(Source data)
::::::

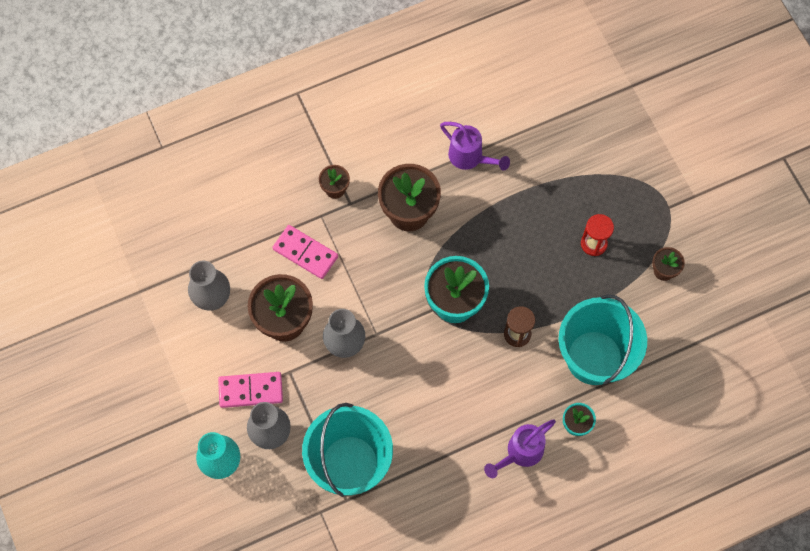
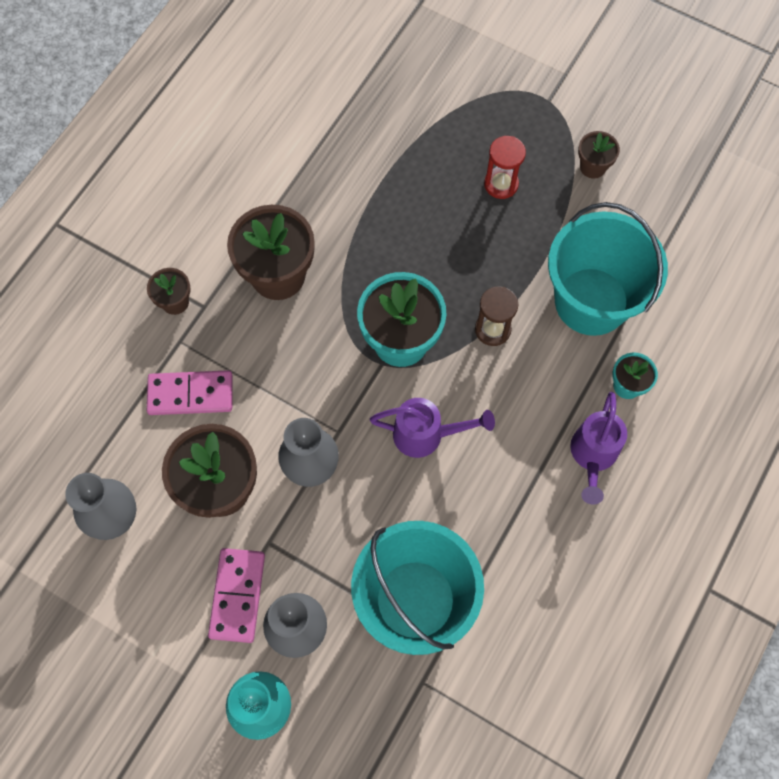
camera: 35 degrees left, 0 degrees up
pink domino [218,372,283,408] -> pink domino turned 45 degrees counterclockwise [208,548,265,643]
purple watering can [440,122,510,171] -> purple watering can moved to [370,398,495,458]

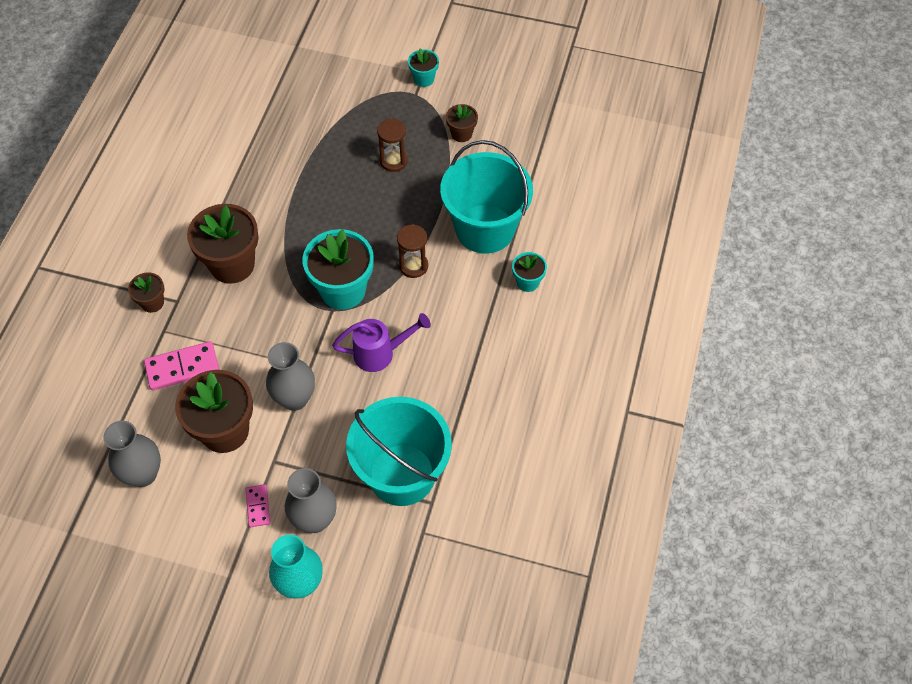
camera: 15 degrees left, 10 degrees down
pink domino [208,548,265,643] -> pink domino [246,484,270,527], size x0.57
red hourglass [484,136,526,199] -> brown hourglass [377,118,407,172]
purple watering can [570,392,627,505] -> none
none -> turquoise flower pot [408,48,439,87]

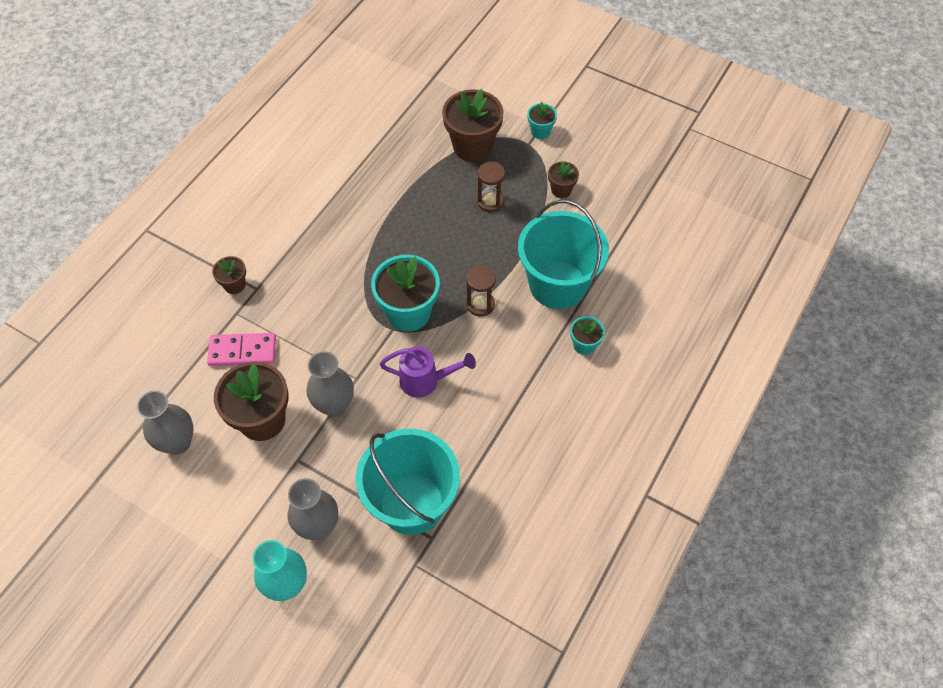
camera: 15 degrees right, 0 degrees up
brown flower pot [187,204,259,284] -> brown flower pot moved to [442,89,504,162]
pink domino [246,484,270,527] -> none

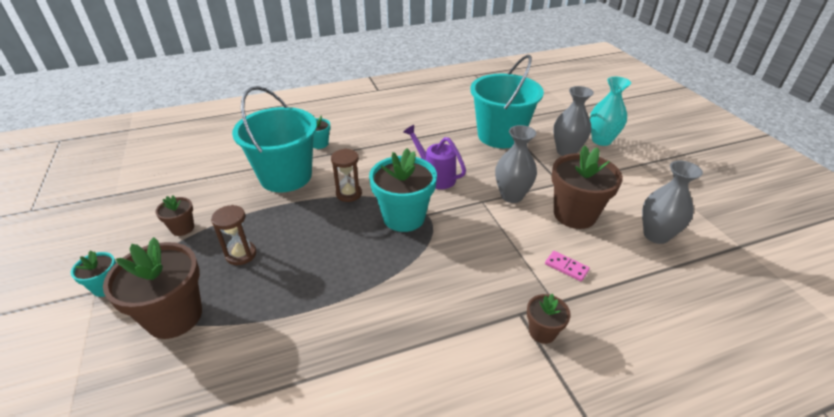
camera: 140 degrees left, 20 degrees down
pink domino [207,333,276,366] -> pink domino [545,251,590,282], size x0.57

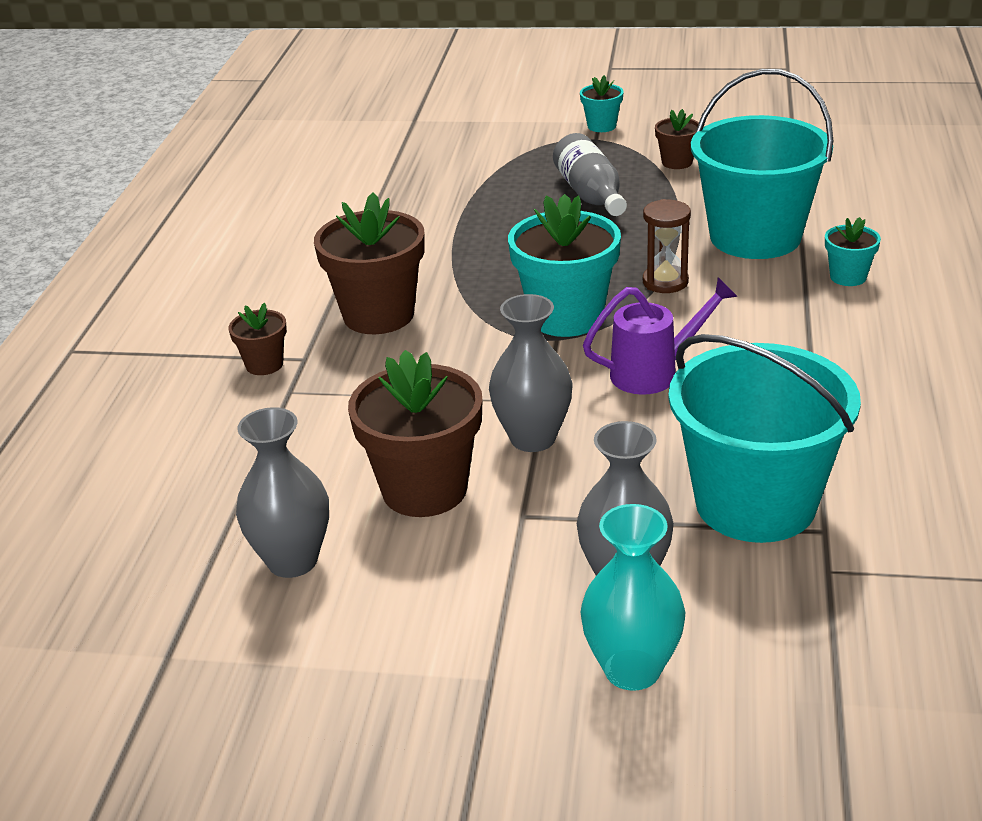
camera: 120 degrees right, 5 degrees down
brown flower pot [103,237,202,339] -> brown flower pot moved to [314,192,425,334]
brown hourglass [211,205,257,265] -> grey bottle [553,133,627,216]
pink domino [545,251,590,282] -> none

::::::

Work order:
Using the records above, list each line that includes "down".

Result of the task:
camera: 15 degrees left, 10 degrees down
camera: 140 degrees left, 20 degrees down
camera: 120 degrees right, 5 degrees down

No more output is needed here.